▶ [ASSIGNMENT] Your task is to repeat the listing exactly.

▶ [SOURCE MATERIAL]
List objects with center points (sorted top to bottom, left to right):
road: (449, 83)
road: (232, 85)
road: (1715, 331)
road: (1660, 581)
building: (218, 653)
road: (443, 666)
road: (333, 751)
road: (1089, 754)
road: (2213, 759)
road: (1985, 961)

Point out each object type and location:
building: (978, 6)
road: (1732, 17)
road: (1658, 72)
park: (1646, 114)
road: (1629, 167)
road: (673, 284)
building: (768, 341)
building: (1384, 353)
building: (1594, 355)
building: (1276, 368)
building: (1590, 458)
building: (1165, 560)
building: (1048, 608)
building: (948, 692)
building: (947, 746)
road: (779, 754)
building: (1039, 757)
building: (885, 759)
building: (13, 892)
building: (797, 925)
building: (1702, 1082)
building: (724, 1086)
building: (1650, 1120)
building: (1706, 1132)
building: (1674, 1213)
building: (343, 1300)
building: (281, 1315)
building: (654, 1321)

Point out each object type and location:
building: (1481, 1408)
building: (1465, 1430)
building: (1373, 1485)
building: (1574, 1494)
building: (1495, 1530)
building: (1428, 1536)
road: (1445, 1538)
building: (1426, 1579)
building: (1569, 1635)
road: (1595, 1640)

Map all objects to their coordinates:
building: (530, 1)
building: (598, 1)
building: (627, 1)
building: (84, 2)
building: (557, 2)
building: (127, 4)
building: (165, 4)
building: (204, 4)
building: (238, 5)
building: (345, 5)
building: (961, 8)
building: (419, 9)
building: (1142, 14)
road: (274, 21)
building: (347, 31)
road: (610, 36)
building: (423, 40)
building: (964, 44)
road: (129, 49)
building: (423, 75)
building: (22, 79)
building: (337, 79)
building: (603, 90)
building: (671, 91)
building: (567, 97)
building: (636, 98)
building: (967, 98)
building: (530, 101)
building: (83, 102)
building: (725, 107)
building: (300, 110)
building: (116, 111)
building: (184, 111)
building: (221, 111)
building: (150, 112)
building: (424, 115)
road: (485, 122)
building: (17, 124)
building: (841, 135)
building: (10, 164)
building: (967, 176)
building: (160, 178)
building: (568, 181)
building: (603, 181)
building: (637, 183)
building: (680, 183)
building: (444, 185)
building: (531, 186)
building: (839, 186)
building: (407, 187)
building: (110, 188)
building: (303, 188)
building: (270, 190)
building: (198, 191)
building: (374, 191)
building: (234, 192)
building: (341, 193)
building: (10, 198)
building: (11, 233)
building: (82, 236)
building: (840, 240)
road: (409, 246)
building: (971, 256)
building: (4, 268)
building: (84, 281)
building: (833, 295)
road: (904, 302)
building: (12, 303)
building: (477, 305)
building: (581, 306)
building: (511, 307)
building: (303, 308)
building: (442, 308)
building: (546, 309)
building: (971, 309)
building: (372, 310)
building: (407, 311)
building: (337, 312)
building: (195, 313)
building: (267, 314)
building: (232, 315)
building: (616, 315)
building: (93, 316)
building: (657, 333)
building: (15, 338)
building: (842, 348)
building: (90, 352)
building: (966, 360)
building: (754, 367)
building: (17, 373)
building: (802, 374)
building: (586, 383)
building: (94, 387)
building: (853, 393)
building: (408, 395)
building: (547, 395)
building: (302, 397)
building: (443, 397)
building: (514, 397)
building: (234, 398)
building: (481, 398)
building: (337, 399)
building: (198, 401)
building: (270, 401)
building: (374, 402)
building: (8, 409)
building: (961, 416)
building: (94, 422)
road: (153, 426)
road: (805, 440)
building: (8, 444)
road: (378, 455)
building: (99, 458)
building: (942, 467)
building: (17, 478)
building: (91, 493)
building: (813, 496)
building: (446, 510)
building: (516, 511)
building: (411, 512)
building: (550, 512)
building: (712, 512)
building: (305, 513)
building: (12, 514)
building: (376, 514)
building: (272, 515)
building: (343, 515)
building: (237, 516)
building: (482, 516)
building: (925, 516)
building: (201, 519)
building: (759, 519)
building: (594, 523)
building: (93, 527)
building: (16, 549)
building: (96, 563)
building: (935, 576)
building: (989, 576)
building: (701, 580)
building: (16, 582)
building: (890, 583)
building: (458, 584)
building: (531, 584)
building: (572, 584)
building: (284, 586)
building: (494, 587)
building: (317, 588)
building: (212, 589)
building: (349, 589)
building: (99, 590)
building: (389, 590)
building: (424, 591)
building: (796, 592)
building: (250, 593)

▶ [ANSWER TO THE PROBLEM]
List objects with center points (sorted top to bottom, left to right):
road: (449, 83)
road: (232, 85)
road: (1715, 331)
road: (1660, 581)
building: (218, 653)
road: (443, 666)
road: (333, 751)
road: (1089, 754)
road: (2213, 759)
road: (1985, 961)

Point out each object type and location:
building: (978, 6)
road: (1732, 17)
road: (1658, 72)
park: (1646, 114)
road: (1629, 167)
road: (673, 284)
building: (768, 341)
building: (1384, 353)
building: (1594, 355)
building: (1276, 368)
building: (1590, 458)
building: (1165, 560)
building: (1048, 608)
building: (948, 692)
building: (947, 746)
road: (779, 754)
building: (1039, 757)
building: (885, 759)
building: (13, 892)
building: (797, 925)
building: (1702, 1082)
building: (724, 1086)
building: (1650, 1120)
building: (1706, 1132)
building: (1674, 1213)
building: (343, 1300)
building: (281, 1315)
building: (654, 1321)

Point out each object type and location:
building: (1481, 1408)
building: (1465, 1430)
building: (1373, 1485)
building: (1574, 1494)
building: (1495, 1530)
building: (1428, 1536)
road: (1445, 1538)
building: (1426, 1579)
building: (1569, 1635)
road: (1595, 1640)

Map all objects to their coordinates:
building: (530, 1)
building: (598, 1)
building: (627, 1)
building: (84, 2)
building: (557, 2)
building: (127, 4)
building: (165, 4)
building: (204, 4)
building: (238, 5)
building: (345, 5)
building: (961, 8)
building: (419, 9)
building: (1142, 14)
road: (274, 21)
building: (347, 31)
road: (610, 36)
building: (423, 40)
building: (964, 44)
road: (129, 49)
building: (423, 75)
building: (22, 79)
building: (337, 79)
building: (603, 90)
building: (671, 91)
building: (567, 97)
building: (636, 98)
building: (967, 98)
building: (530, 101)
building: (83, 102)
building: (725, 107)
building: (300, 110)
building: (116, 111)
building: (184, 111)
building: (221, 111)
building: (150, 112)
building: (424, 115)
road: (485, 122)
building: (17, 124)
building: (841, 135)
building: (10, 164)
building: (967, 176)
building: (160, 178)
building: (568, 181)
building: (603, 181)
building: (637, 183)
building: (680, 183)
building: (444, 185)
building: (531, 186)
building: (839, 186)
building: (407, 187)
building: (110, 188)
building: (303, 188)
building: (270, 190)
building: (198, 191)
building: (374, 191)
building: (234, 192)
building: (341, 193)
building: (10, 198)
building: (11, 233)
building: (82, 236)
building: (840, 240)
road: (409, 246)
building: (971, 256)
building: (4, 268)
building: (84, 281)
building: (833, 295)
road: (904, 302)
building: (12, 303)
building: (477, 305)
building: (581, 306)
building: (511, 307)
building: (303, 308)
building: (442, 308)
building: (546, 309)
building: (971, 309)
building: (372, 310)
building: (407, 311)
building: (337, 312)
building: (195, 313)
building: (267, 314)
building: (232, 315)
building: (616, 315)
building: (93, 316)
building: (657, 333)
building: (15, 338)
building: (842, 348)
building: (90, 352)
building: (966, 360)
building: (754, 367)
building: (17, 373)
building: (802, 374)
building: (586, 383)
building: (94, 387)
building: (853, 393)
building: (408, 395)
building: (547, 395)
building: (302, 397)
building: (443, 397)
building: (514, 397)
building: (234, 398)
building: (481, 398)
building: (337, 399)
building: (198, 401)
building: (270, 401)
building: (374, 402)
building: (8, 409)
building: (961, 416)
building: (94, 422)
road: (153, 426)
road: (805, 440)
building: (8, 444)
road: (378, 455)
building: (99, 458)
building: (942, 467)
building: (17, 478)
building: (91, 493)
building: (813, 496)
building: (446, 510)
building: (516, 511)
building: (411, 512)
building: (550, 512)
building: (712, 512)
building: (305, 513)
building: (12, 514)
building: (376, 514)
building: (272, 515)
building: (343, 515)
building: (237, 516)
building: (482, 516)
building: (925, 516)
building: (201, 519)
building: (759, 519)
building: (594, 523)
building: (93, 527)
building: (16, 549)
building: (96, 563)
building: (935, 576)
building: (989, 576)
building: (701, 580)
building: (16, 582)
building: (890, 583)
building: (458, 584)
building: (531, 584)
building: (572, 584)
building: (284, 586)
building: (494, 587)
building: (317, 588)
building: (212, 589)
building: (349, 589)
building: (99, 590)
building: (389, 590)
building: (424, 591)
building: (796, 592)
building: (250, 593)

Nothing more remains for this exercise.